## Assigned task
State the number of lines in the records underneath where the word "none" turns up, and say nothing else.

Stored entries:
::::::
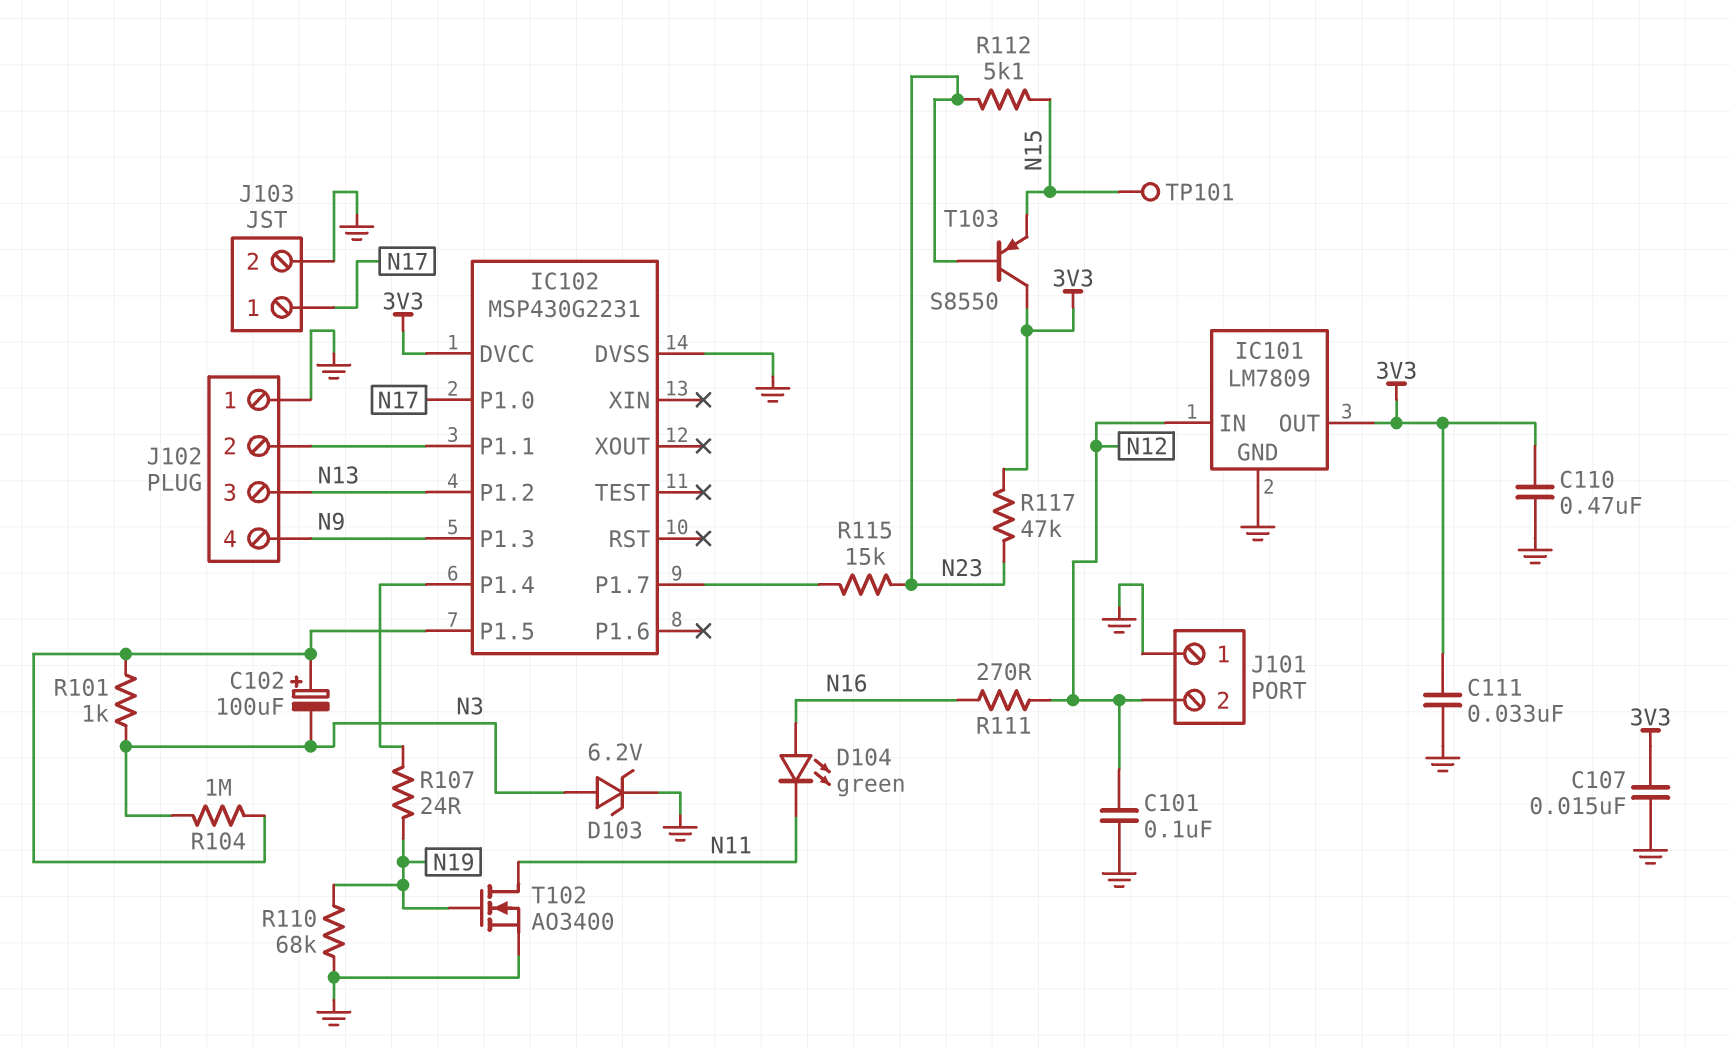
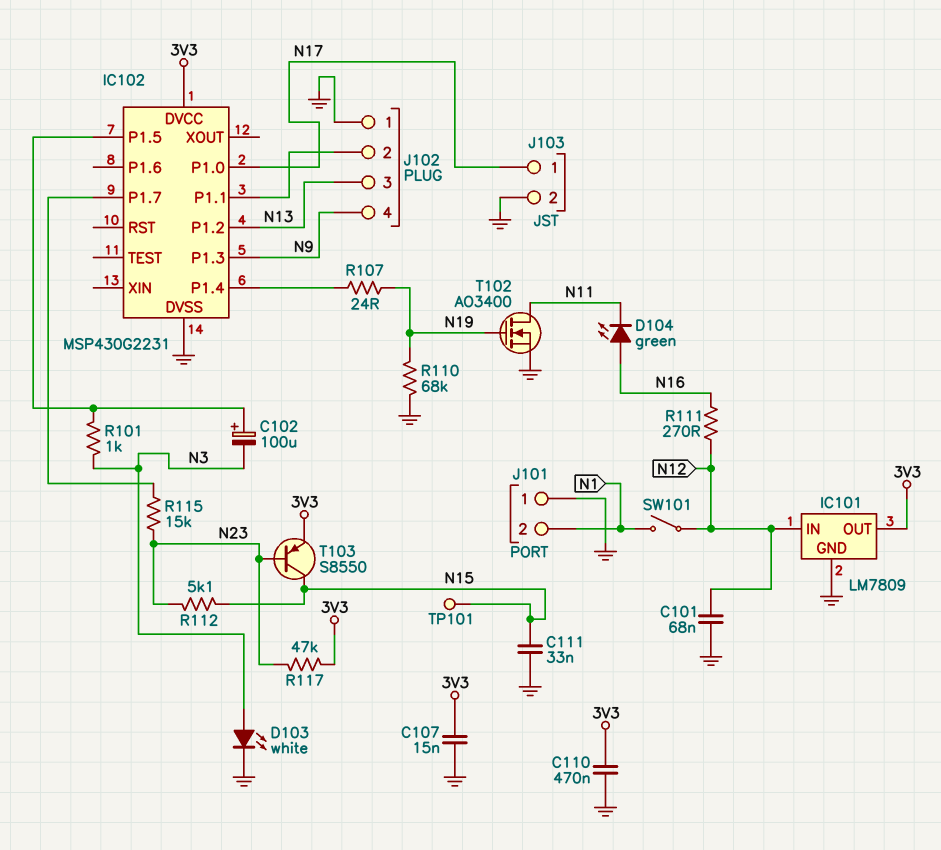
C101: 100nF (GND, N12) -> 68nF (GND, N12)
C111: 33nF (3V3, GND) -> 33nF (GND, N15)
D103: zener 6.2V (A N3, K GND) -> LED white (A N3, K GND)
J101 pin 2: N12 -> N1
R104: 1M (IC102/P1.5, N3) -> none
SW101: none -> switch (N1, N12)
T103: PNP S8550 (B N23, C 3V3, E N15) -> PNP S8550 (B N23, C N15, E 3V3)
::::::
## Answer to the exercise
2